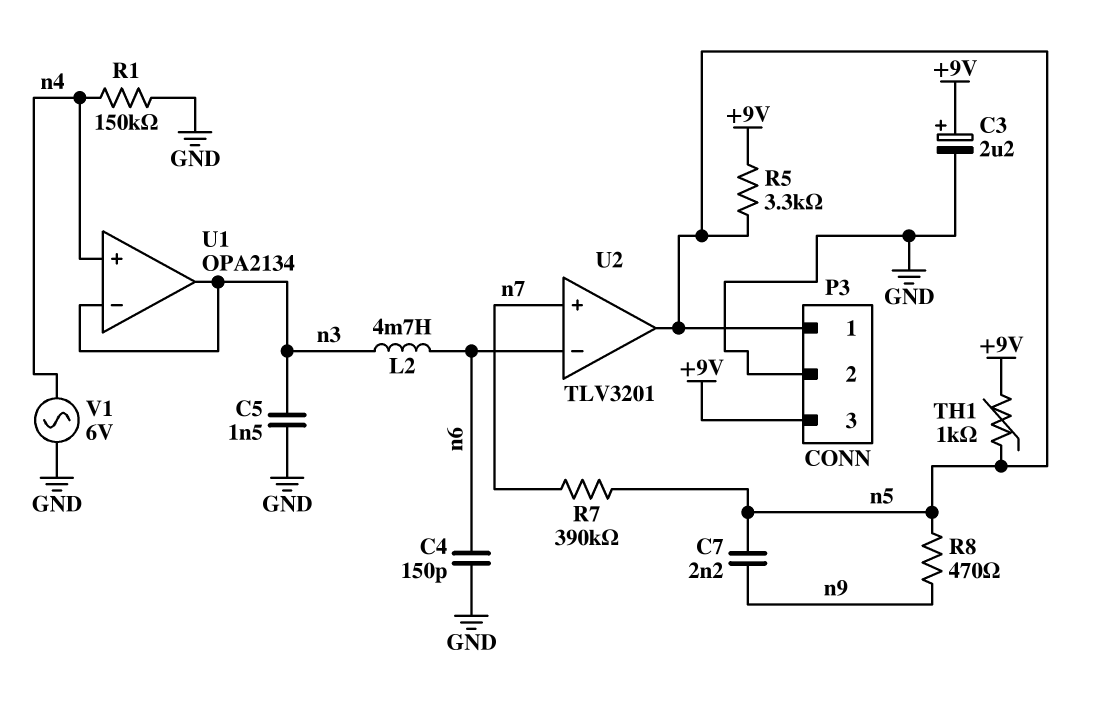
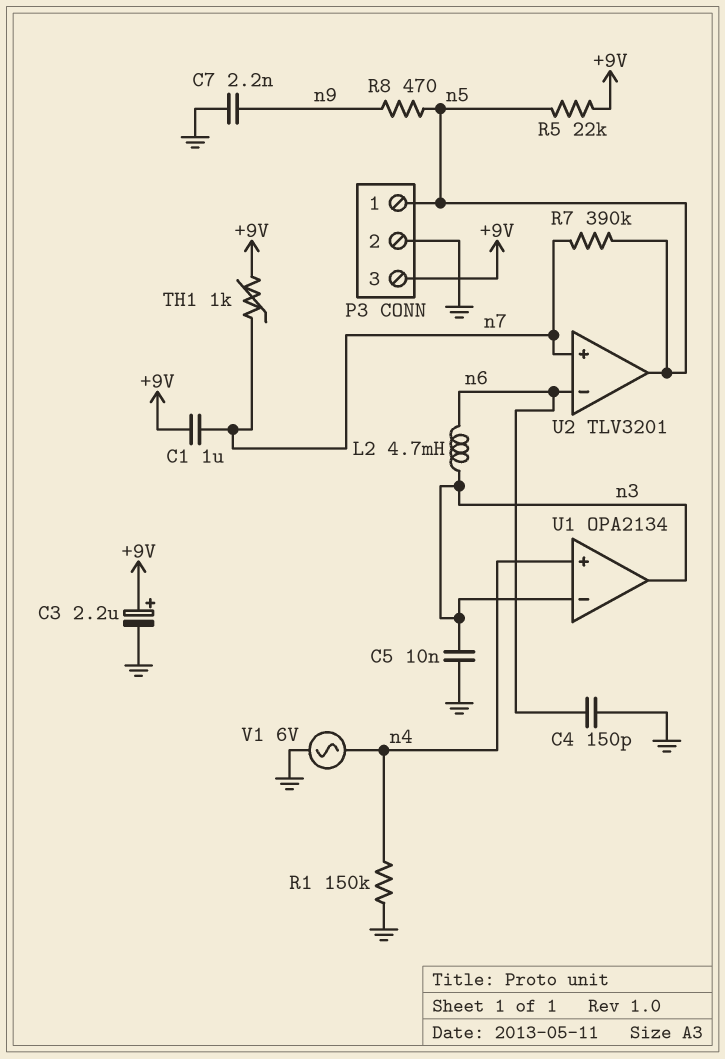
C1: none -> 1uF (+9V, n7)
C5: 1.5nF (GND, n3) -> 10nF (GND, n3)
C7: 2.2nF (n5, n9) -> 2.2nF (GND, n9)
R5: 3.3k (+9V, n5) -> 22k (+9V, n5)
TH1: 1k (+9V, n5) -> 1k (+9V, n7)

Activity:
Transcribe the records above exactly, without images.

Output below:
C1: none -> 1uF (+9V, n7)
C5: 1.5nF (GND, n3) -> 10nF (GND, n3)
C7: 2.2nF (n5, n9) -> 2.2nF (GND, n9)
R5: 3.3k (+9V, n5) -> 22k (+9V, n5)
TH1: 1k (+9V, n5) -> 1k (+9V, n7)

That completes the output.